→ What this task involves: Return every record below exactly as written, but leave out the pictures.

→ Exercise data:
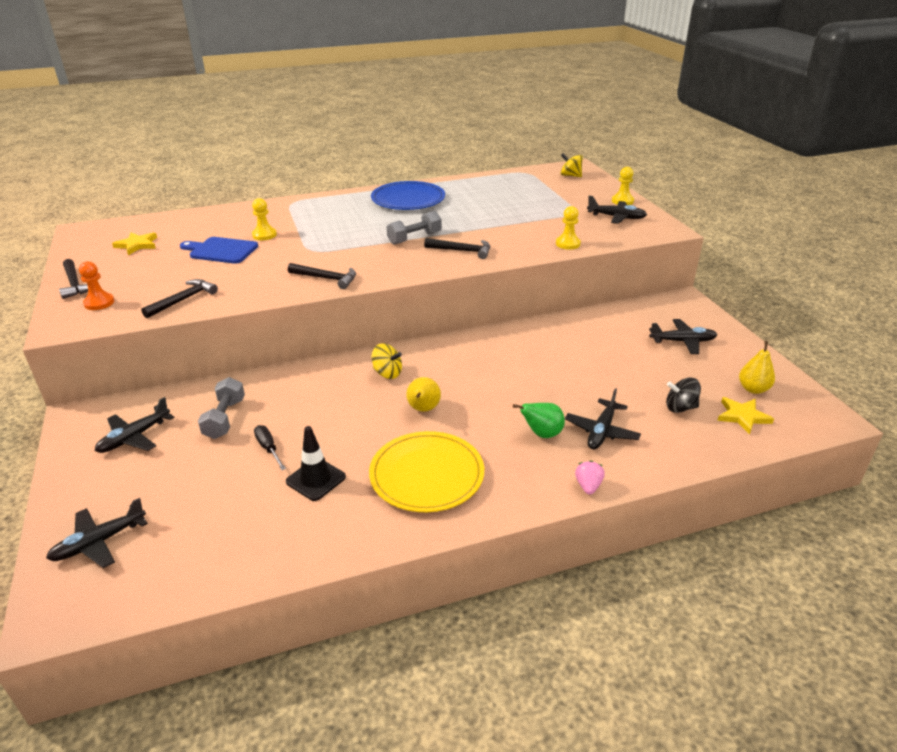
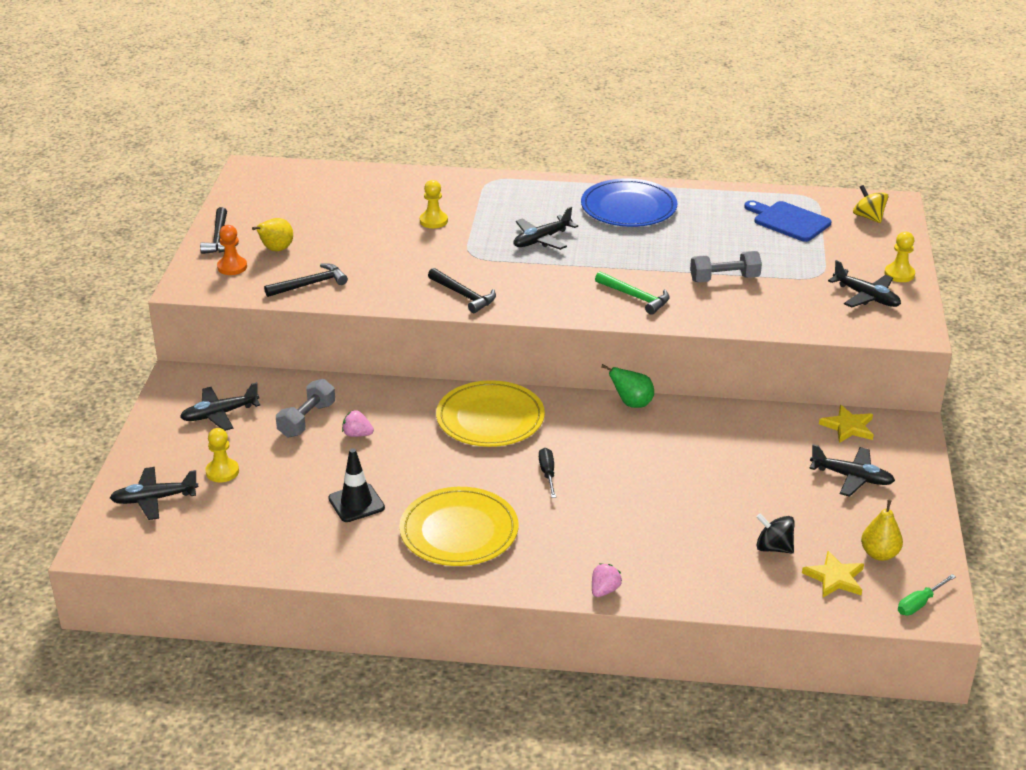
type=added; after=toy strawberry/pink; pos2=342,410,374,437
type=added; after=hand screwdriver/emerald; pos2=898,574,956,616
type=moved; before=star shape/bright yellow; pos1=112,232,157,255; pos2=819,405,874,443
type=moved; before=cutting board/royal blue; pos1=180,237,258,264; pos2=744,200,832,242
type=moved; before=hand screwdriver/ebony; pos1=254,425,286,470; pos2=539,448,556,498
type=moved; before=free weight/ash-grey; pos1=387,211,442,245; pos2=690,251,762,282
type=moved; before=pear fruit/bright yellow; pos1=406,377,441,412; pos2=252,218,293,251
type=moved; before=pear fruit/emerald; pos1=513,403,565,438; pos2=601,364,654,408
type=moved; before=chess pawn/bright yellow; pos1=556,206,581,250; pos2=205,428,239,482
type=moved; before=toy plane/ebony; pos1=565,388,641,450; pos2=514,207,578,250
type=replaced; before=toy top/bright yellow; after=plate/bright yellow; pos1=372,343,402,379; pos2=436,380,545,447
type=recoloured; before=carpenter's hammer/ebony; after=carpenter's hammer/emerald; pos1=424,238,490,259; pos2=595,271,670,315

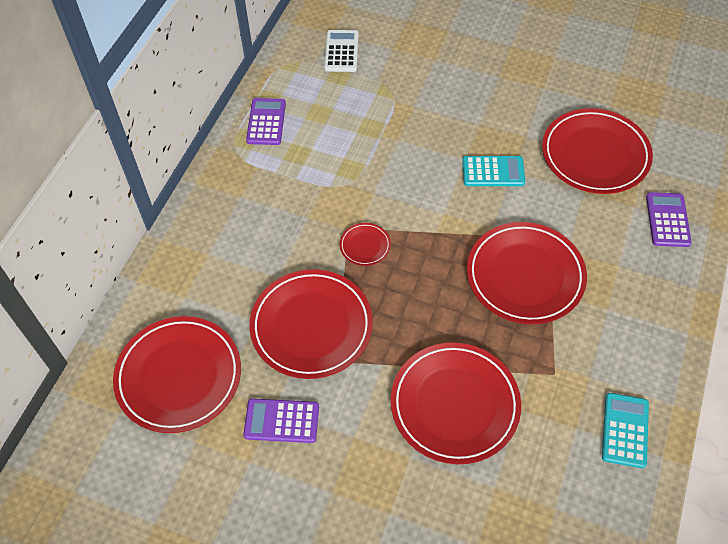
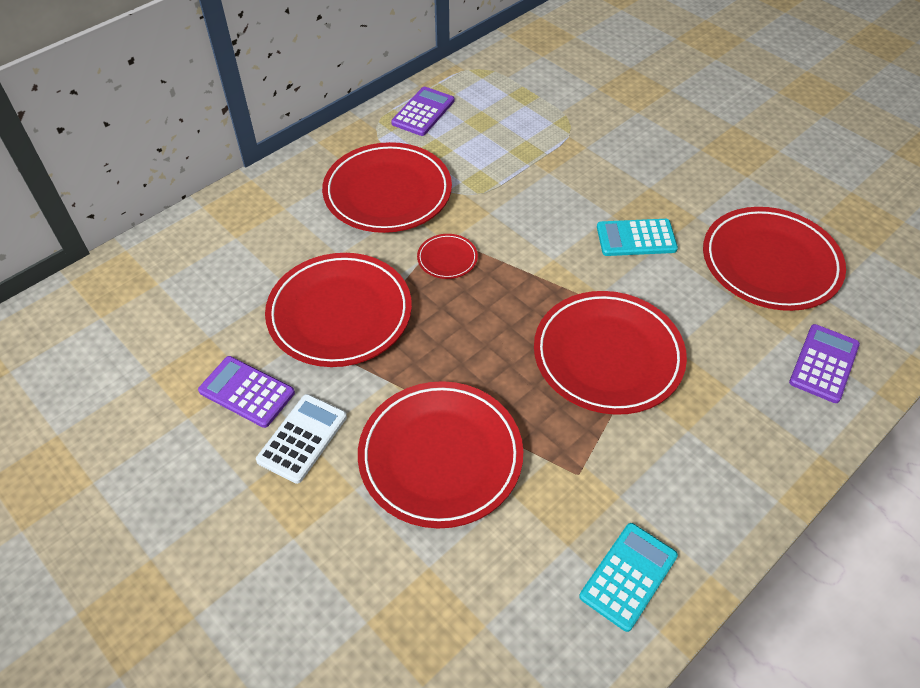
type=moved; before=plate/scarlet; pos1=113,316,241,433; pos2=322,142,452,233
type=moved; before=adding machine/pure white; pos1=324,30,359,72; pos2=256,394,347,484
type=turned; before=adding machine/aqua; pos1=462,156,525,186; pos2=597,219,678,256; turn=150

→ Solution:
type=added; after=toy strawberry/pink; pos2=342,410,374,437
type=added; after=hand screwdriver/emerald; pos2=898,574,956,616
type=moved; before=star shape/bright yellow; pos1=112,232,157,255; pos2=819,405,874,443
type=moved; before=cutting board/royal blue; pos1=180,237,258,264; pos2=744,200,832,242
type=moved; before=hand screwdriver/ebony; pos1=254,425,286,470; pos2=539,448,556,498
type=moved; before=free weight/ash-grey; pos1=387,211,442,245; pos2=690,251,762,282
type=moved; before=pear fruit/bright yellow; pos1=406,377,441,412; pos2=252,218,293,251
type=moved; before=pear fruit/emerald; pos1=513,403,565,438; pos2=601,364,654,408
type=moved; before=chess pawn/bright yellow; pos1=556,206,581,250; pos2=205,428,239,482
type=moved; before=toy plane/ebony; pos1=565,388,641,450; pos2=514,207,578,250
type=replaced; before=toy top/bright yellow; after=plate/bright yellow; pos1=372,343,402,379; pos2=436,380,545,447
type=recoloured; before=carpenter's hammer/ebony; after=carpenter's hammer/emerald; pos1=424,238,490,259; pos2=595,271,670,315

type=moved; before=plate/scarlet; pos1=113,316,241,433; pos2=322,142,452,233
type=moved; before=adding machine/pure white; pos1=324,30,359,72; pos2=256,394,347,484
type=turned; before=adding machine/aqua; pos1=462,156,525,186; pos2=597,219,678,256; turn=150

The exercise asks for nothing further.